§ Task item: An exact copy of every record is needed, with all pictures omitted.

(Provided information Opens)

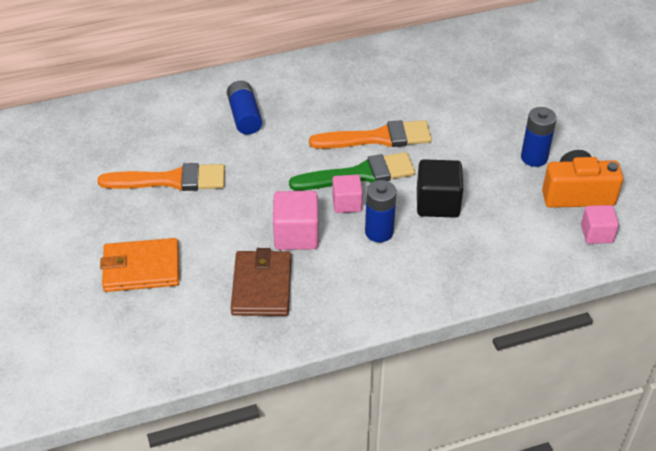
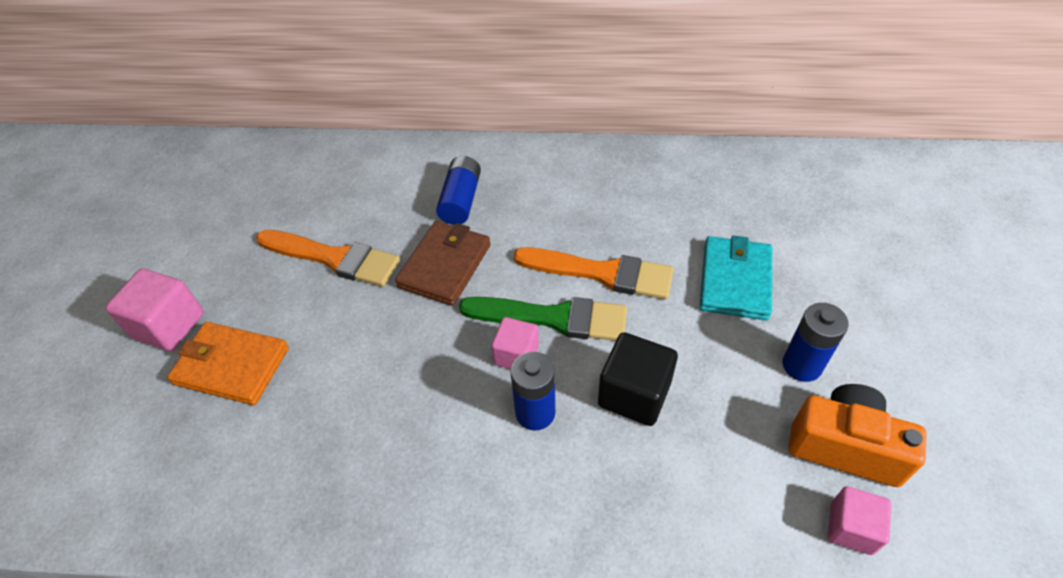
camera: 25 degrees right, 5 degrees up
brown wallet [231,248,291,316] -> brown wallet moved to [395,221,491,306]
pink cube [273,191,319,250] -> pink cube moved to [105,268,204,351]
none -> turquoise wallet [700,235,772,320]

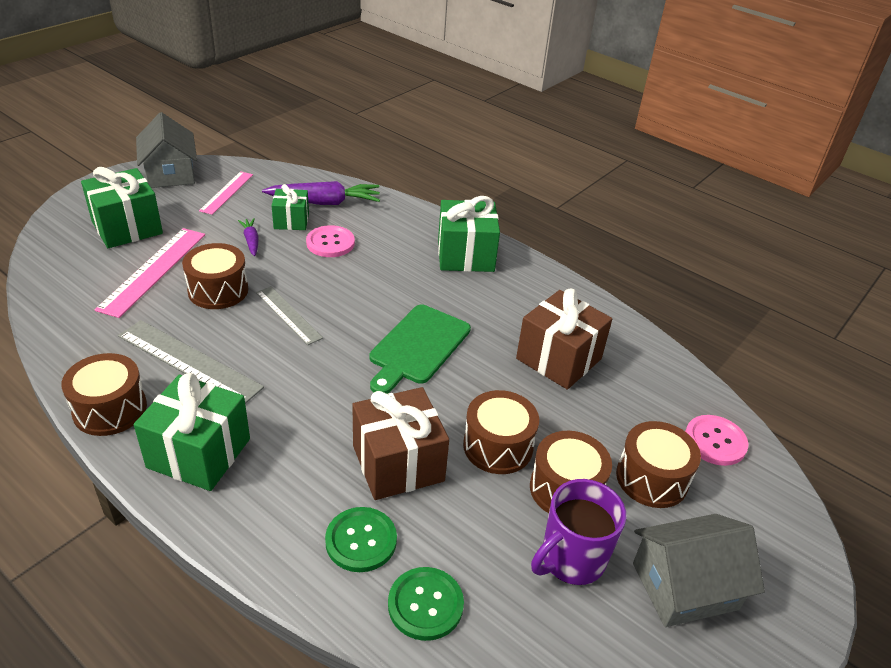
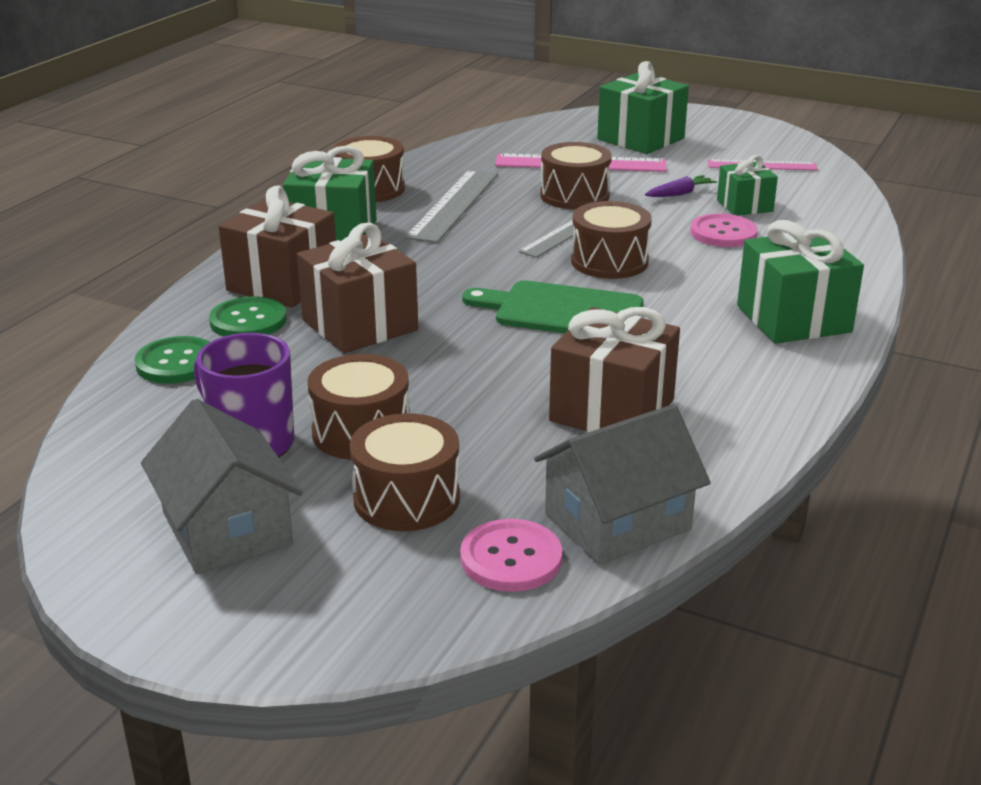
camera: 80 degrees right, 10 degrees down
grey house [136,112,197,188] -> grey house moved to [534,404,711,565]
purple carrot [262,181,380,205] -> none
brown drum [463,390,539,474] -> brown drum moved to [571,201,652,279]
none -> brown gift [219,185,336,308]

(Provided information Closes)

§ Solution to this task:
camera: 25 degrees right, 5 degrees up
brown wallet [231,248,291,316] -> brown wallet moved to [395,221,491,306]
pink cube [273,191,319,250] -> pink cube moved to [105,268,204,351]
none -> turquoise wallet [700,235,772,320]

camera: 80 degrees right, 10 degrees down
grey house [136,112,197,188] -> grey house moved to [534,404,711,565]
purple carrot [262,181,380,205] -> none
brown drum [463,390,539,474] -> brown drum moved to [571,201,652,279]
none -> brown gift [219,185,336,308]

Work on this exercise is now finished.